**EXERCISE REQUIREMENTS**
Give the entries again exactly as they appear, but without the images.

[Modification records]
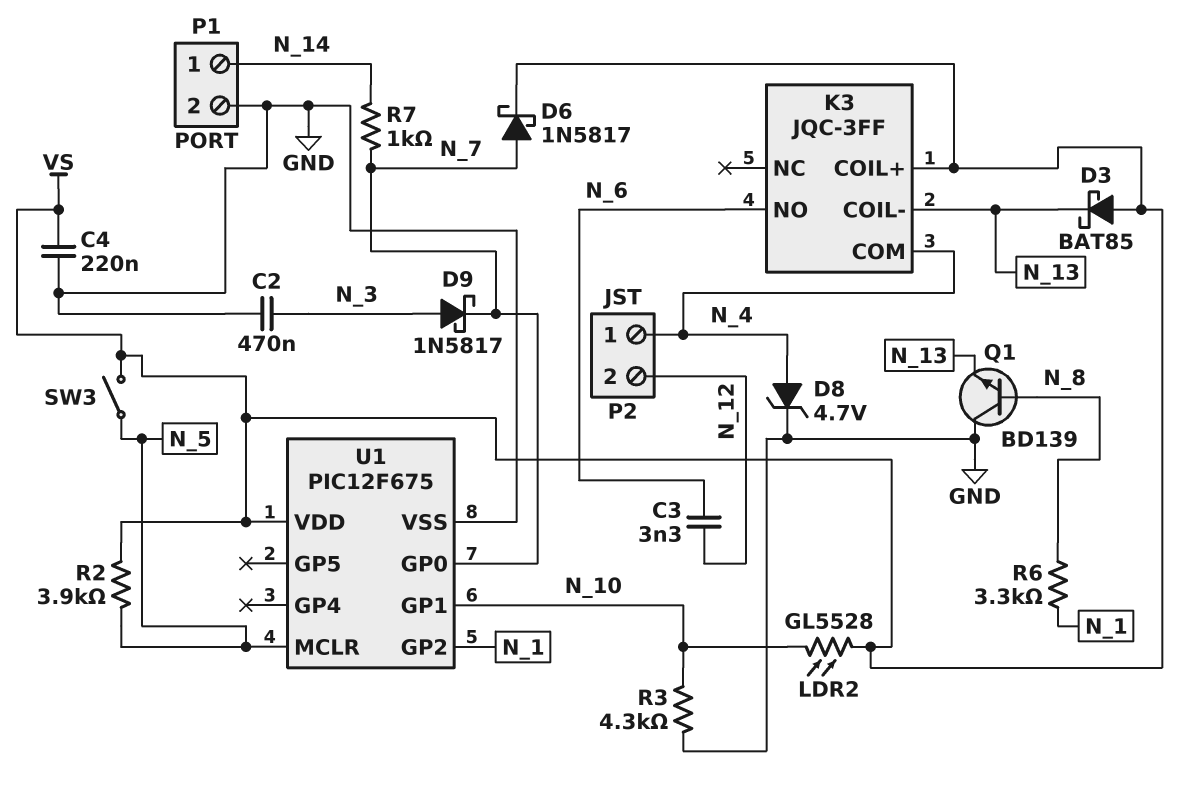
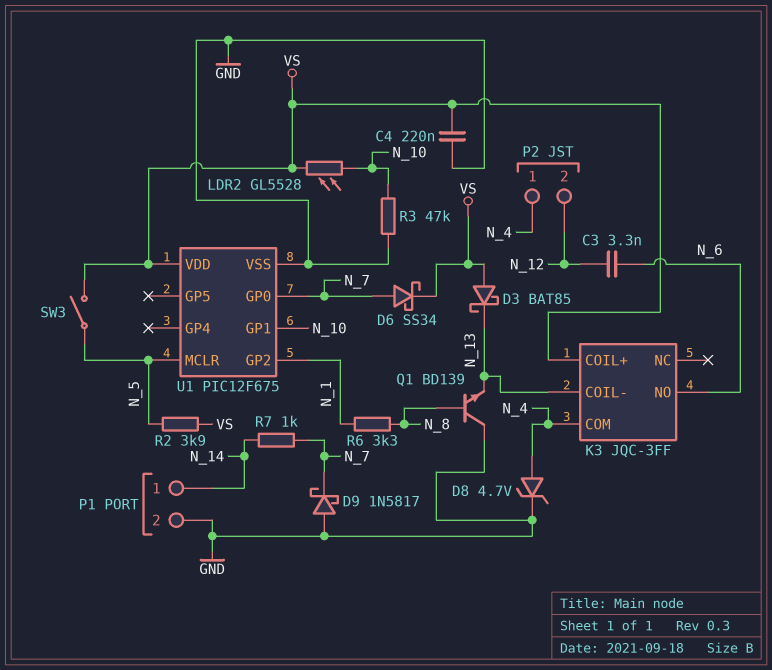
C2: 470nF (GND, N_3) -> none
D6: schottky 1N5817 (A N_7, K VS) -> schottky SS34 (A N_7, K VS)
D9: schottky 1N5817 (A N_3, K N_7) -> schottky 1N5817 (A GND, K N_7)
R3: 4.3k (GND, N_10) -> 47k (GND, N_10)

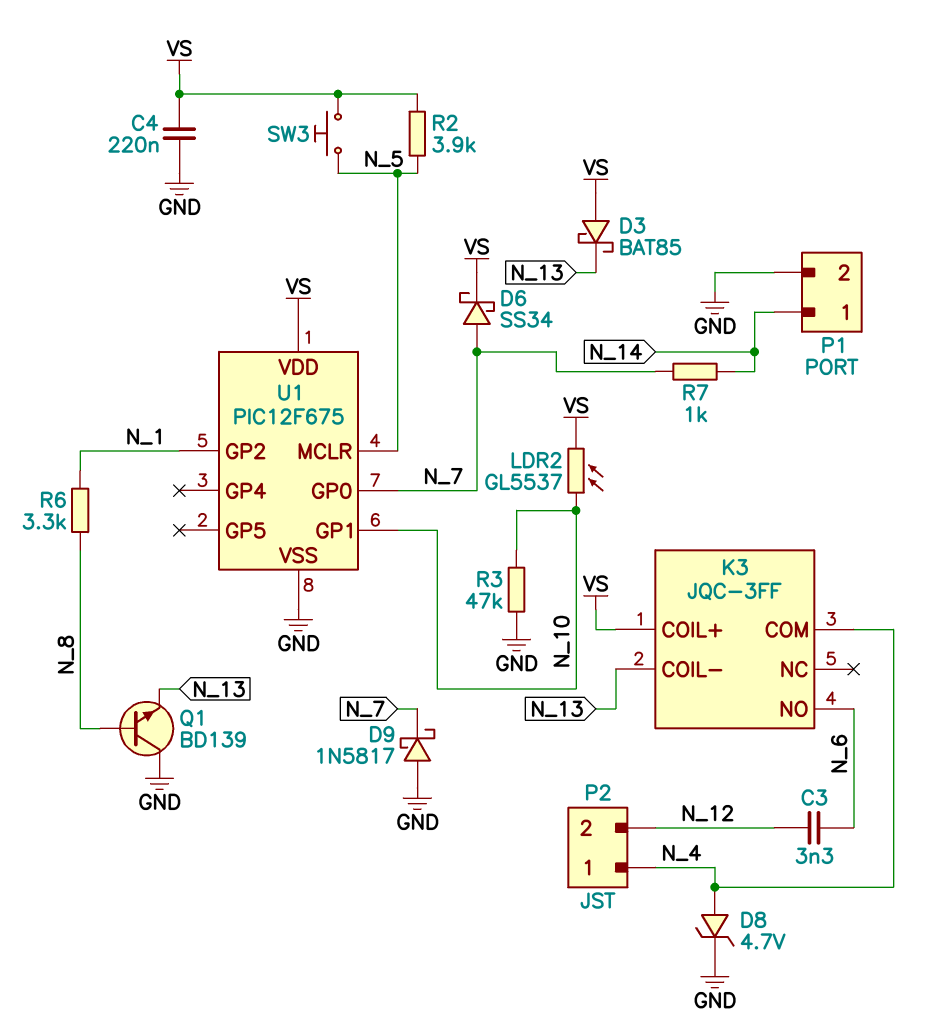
LDR2: GL5528 (N_10, VS) -> GL5537 (N_10, VS)
SW3: switch (N_5, VS) -> button (N_5, VS)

**WORKED SOLUTION**
C2: 470nF (GND, N_3) -> none
D6: schottky 1N5817 (A N_7, K VS) -> schottky SS34 (A N_7, K VS)
D9: schottky 1N5817 (A N_3, K N_7) -> schottky 1N5817 (A GND, K N_7)
R3: 4.3k (GND, N_10) -> 47k (GND, N_10)

LDR2: GL5528 (N_10, VS) -> GL5537 (N_10, VS)
SW3: switch (N_5, VS) -> button (N_5, VS)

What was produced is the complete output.